[Dataset entries]
◇ ◇ ◇ ◇ ◇

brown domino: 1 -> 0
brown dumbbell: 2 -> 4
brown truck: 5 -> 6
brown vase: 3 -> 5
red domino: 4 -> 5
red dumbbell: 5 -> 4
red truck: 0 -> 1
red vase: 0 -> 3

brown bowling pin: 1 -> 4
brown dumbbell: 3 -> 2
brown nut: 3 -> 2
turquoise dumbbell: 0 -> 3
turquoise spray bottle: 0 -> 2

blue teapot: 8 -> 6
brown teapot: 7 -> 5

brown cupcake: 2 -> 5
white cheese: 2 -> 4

◇ ◇ ◇ ◇ ◇

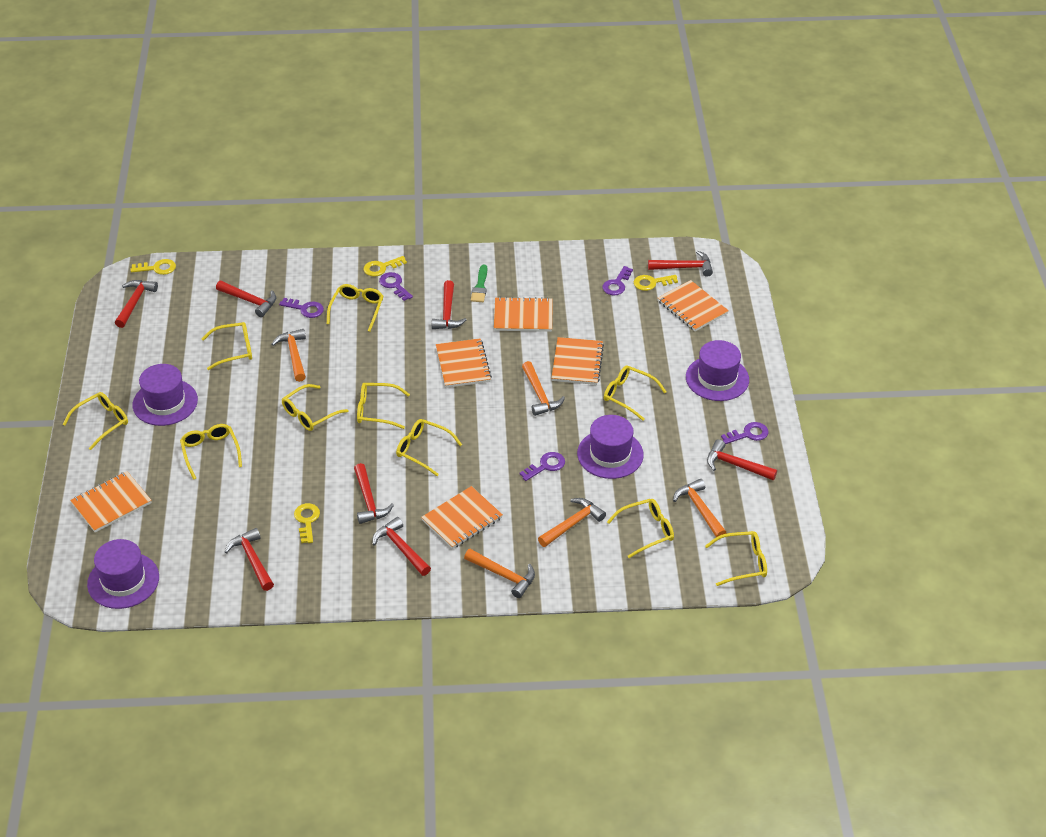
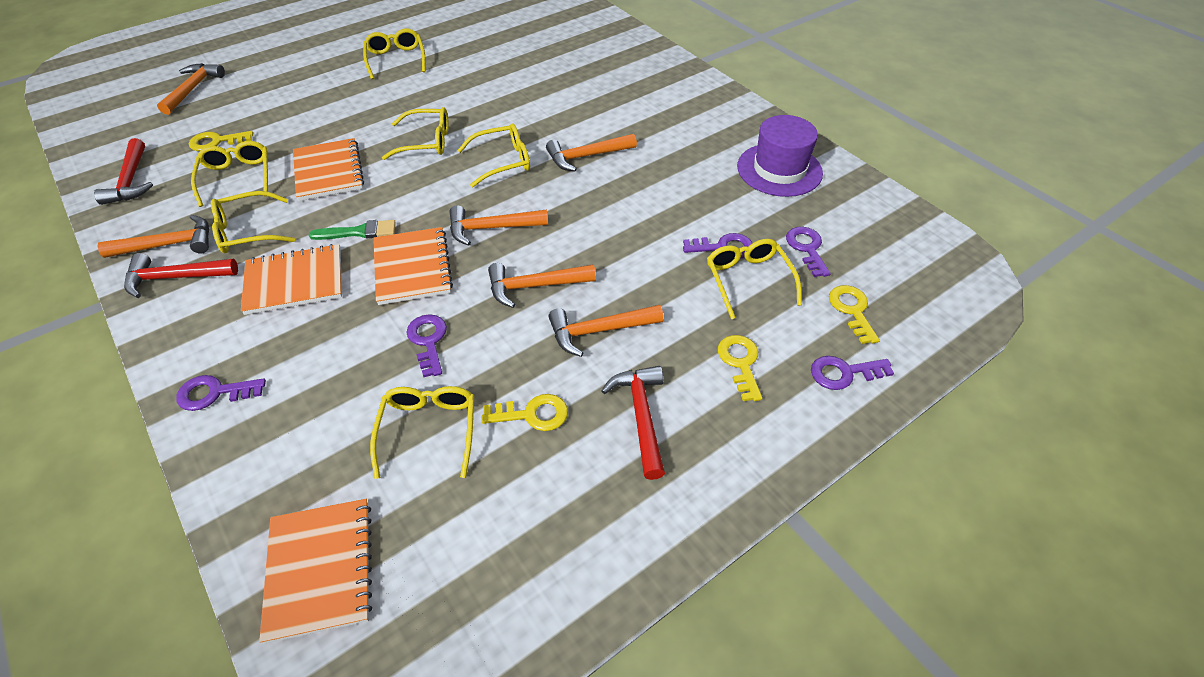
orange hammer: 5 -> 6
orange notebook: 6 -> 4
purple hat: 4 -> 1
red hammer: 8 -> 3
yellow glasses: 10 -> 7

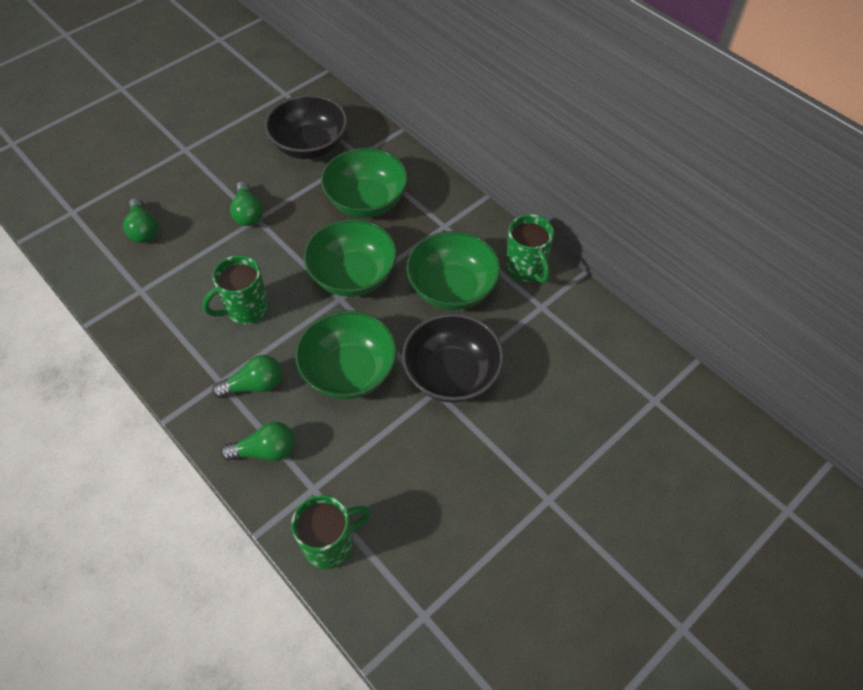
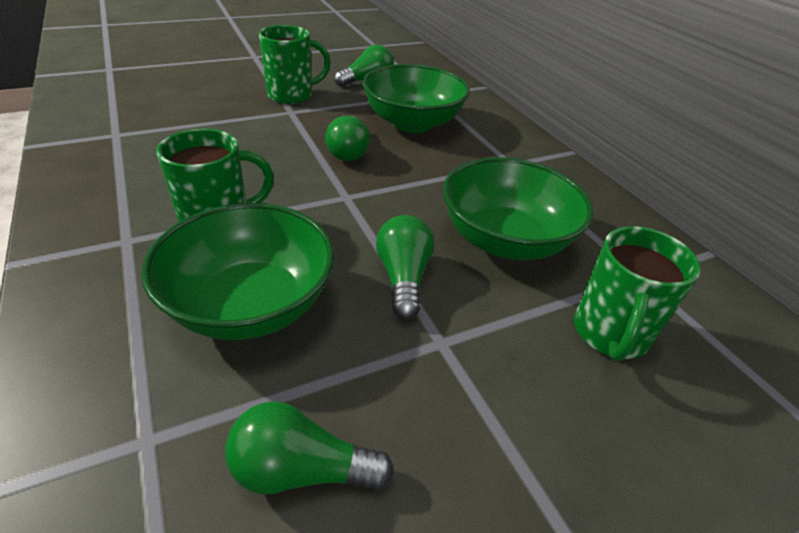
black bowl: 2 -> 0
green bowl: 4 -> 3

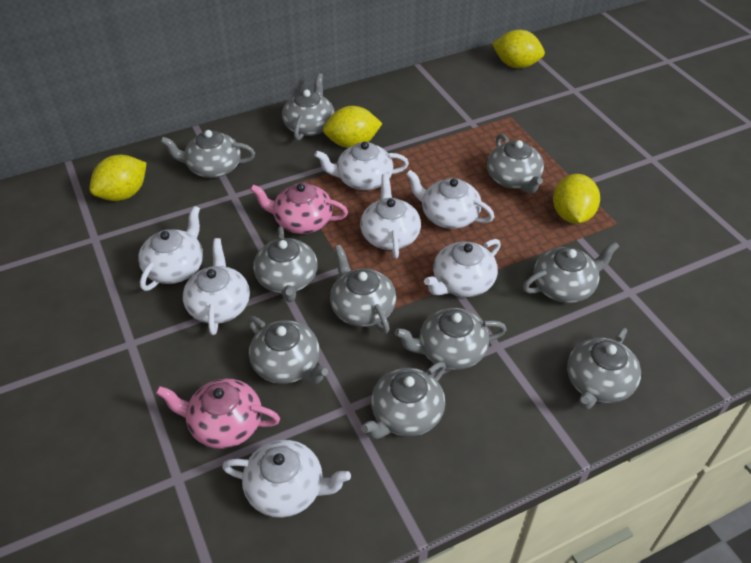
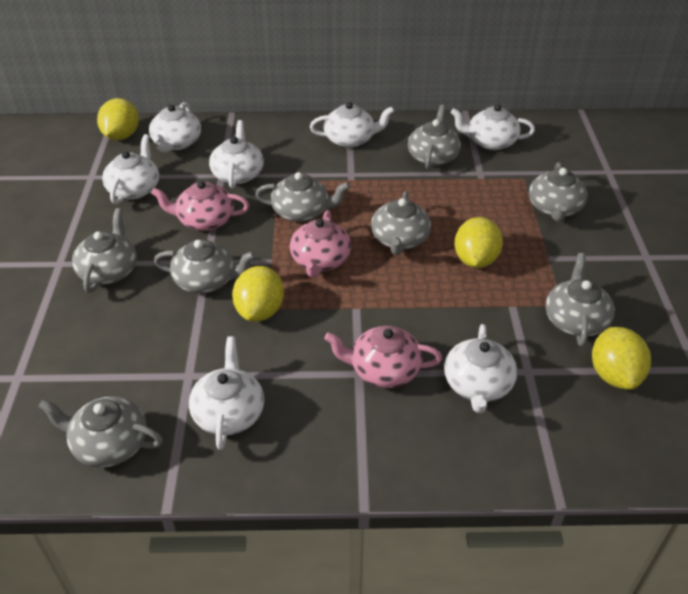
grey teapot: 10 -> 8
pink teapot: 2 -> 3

◇ ◇ ◇ ◇ ◇

- EXERCISE REQUIREMENTS -
An exact copy of the lines above, from the one containing "red vase: 0 -> 3" down to the one containing "white cheese: 2 -> 4" and including both, is the whole answer; retype it and nothing else.

- ANSWER SPACE -
red vase: 0 -> 3

brown bowling pin: 1 -> 4
brown dumbbell: 3 -> 2
brown nut: 3 -> 2
turquoise dumbbell: 0 -> 3
turquoise spray bottle: 0 -> 2

blue teapot: 8 -> 6
brown teapot: 7 -> 5

brown cupcake: 2 -> 5
white cheese: 2 -> 4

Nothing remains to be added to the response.